== Segment start ==

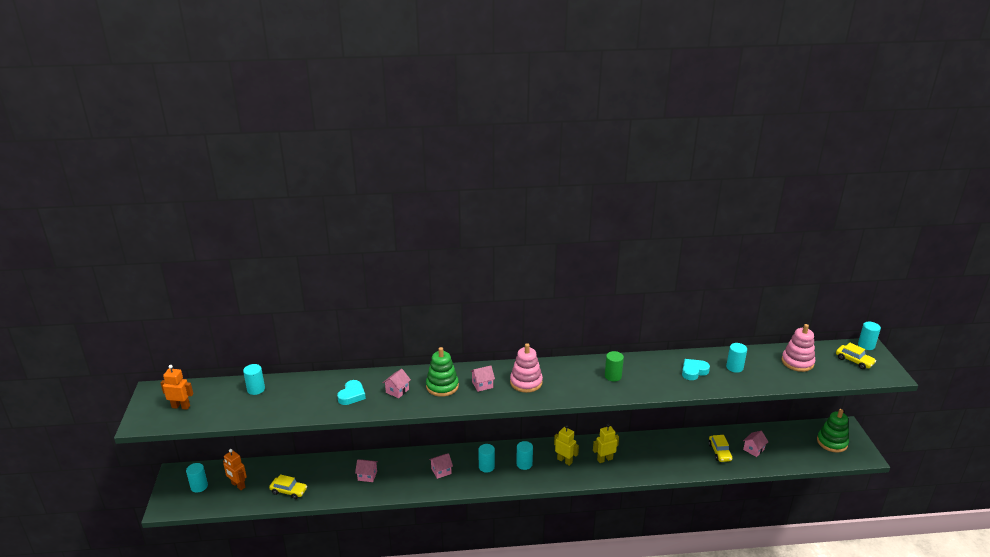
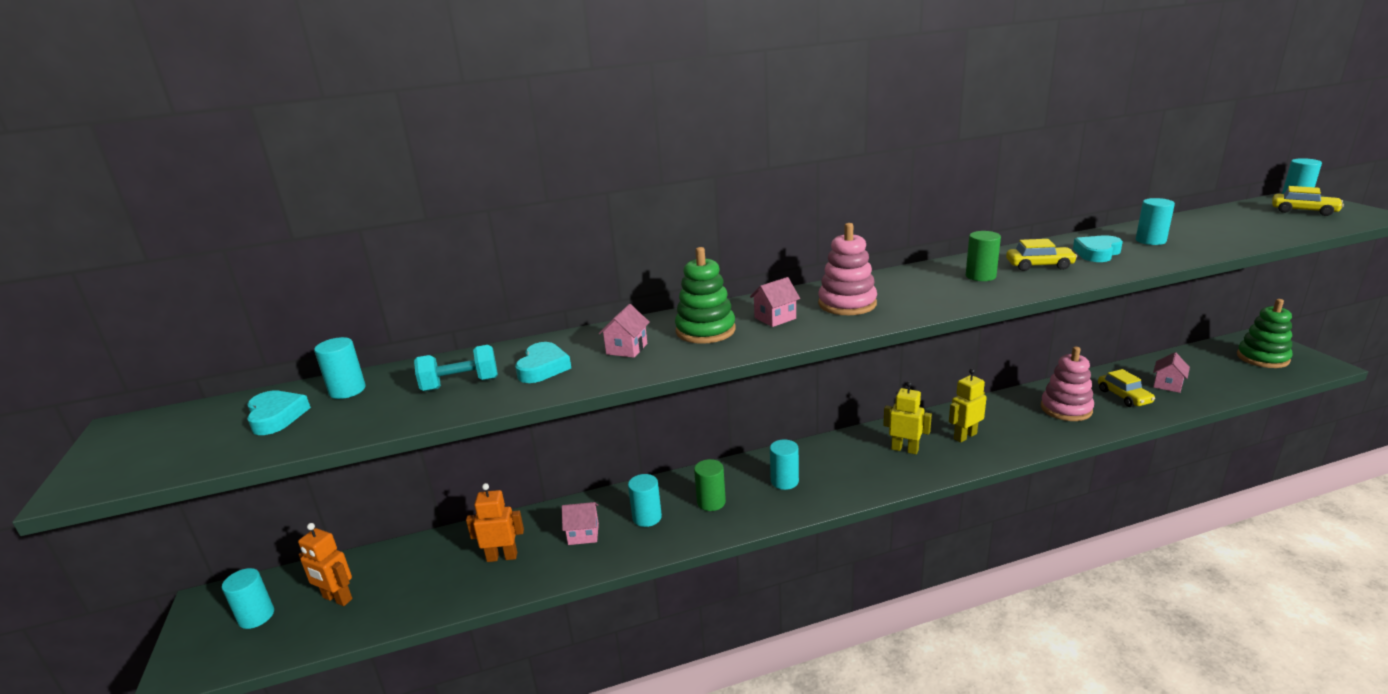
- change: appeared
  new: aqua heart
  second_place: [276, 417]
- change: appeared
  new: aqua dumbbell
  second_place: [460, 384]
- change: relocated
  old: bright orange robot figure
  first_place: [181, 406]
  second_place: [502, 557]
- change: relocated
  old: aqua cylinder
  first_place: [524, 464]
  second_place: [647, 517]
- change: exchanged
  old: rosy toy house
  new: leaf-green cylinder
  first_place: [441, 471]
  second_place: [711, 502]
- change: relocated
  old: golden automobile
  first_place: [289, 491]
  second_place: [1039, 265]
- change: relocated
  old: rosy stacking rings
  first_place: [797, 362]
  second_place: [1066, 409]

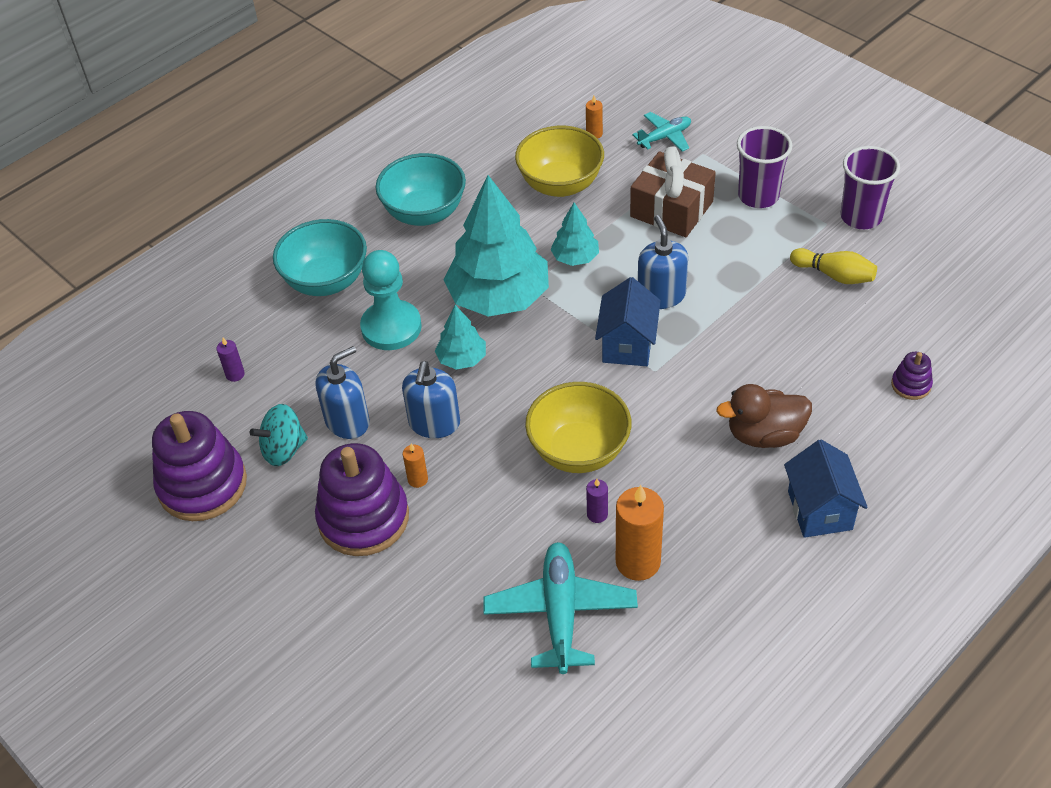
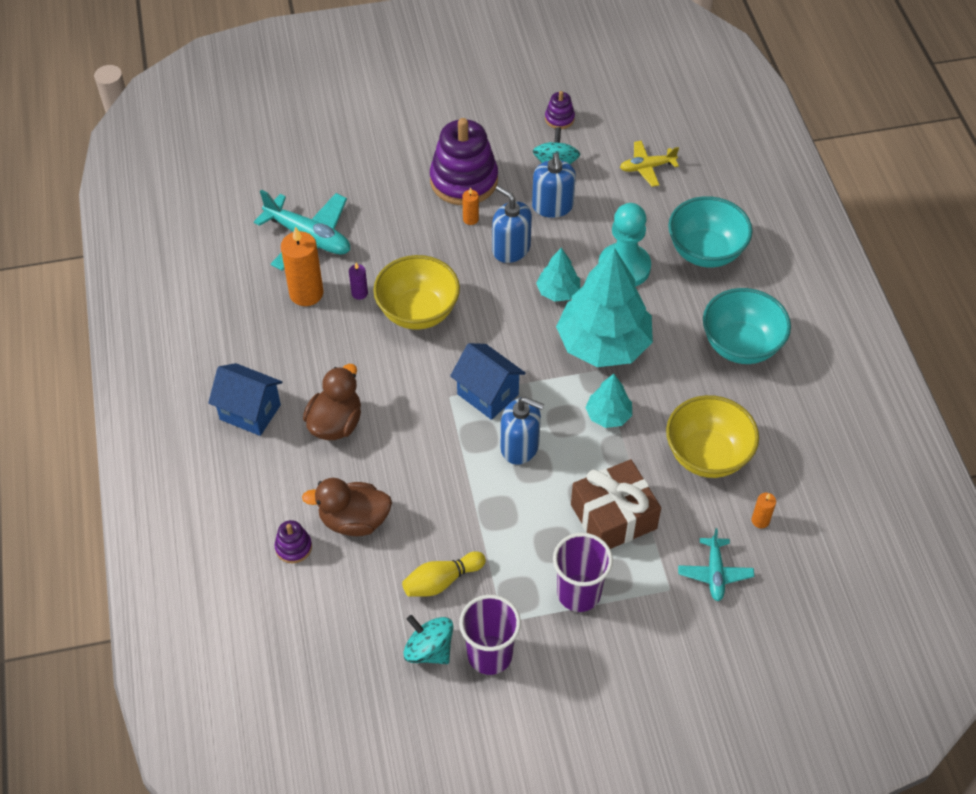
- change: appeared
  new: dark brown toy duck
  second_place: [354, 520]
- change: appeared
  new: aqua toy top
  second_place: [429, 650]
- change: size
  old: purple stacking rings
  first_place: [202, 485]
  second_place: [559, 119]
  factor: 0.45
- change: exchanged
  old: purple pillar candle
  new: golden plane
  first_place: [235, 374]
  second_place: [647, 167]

== Segment end ==
== Segment start ==

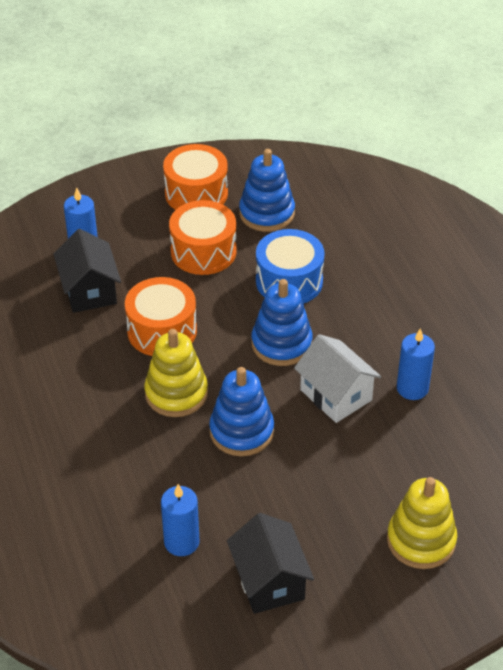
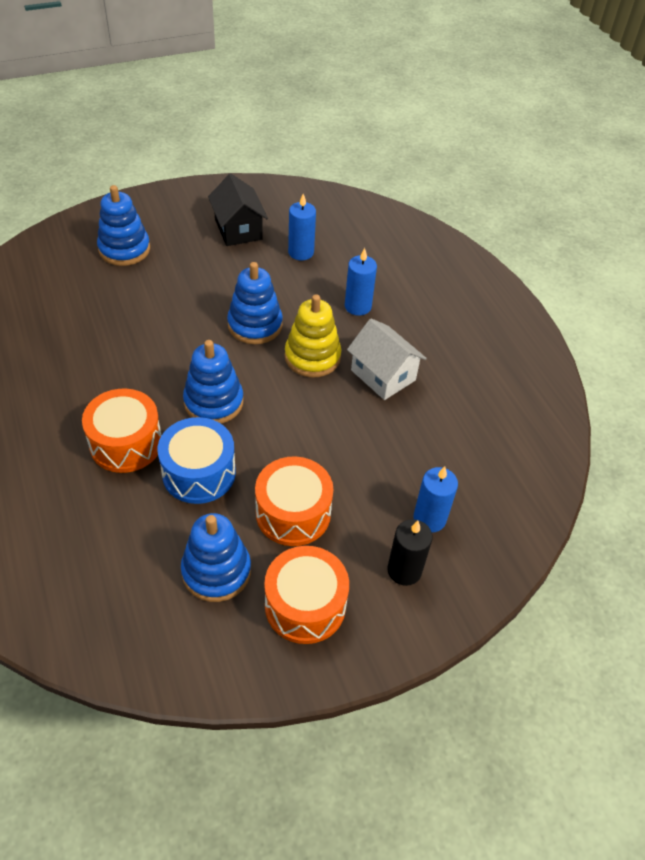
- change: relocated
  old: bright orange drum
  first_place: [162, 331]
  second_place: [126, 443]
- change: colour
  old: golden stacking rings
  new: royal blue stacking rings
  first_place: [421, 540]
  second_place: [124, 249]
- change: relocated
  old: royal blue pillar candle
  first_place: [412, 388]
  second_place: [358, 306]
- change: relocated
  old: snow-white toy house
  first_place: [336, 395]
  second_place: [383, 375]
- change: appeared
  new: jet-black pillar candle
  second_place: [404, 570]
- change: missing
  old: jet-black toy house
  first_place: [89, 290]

== Segment end ==

TASK BRIEF => From the entries, report each line that includes the word "rosy".

ANSWER FOR THE TASK =>
  old: rosy toy house
  old: rosy stacking rings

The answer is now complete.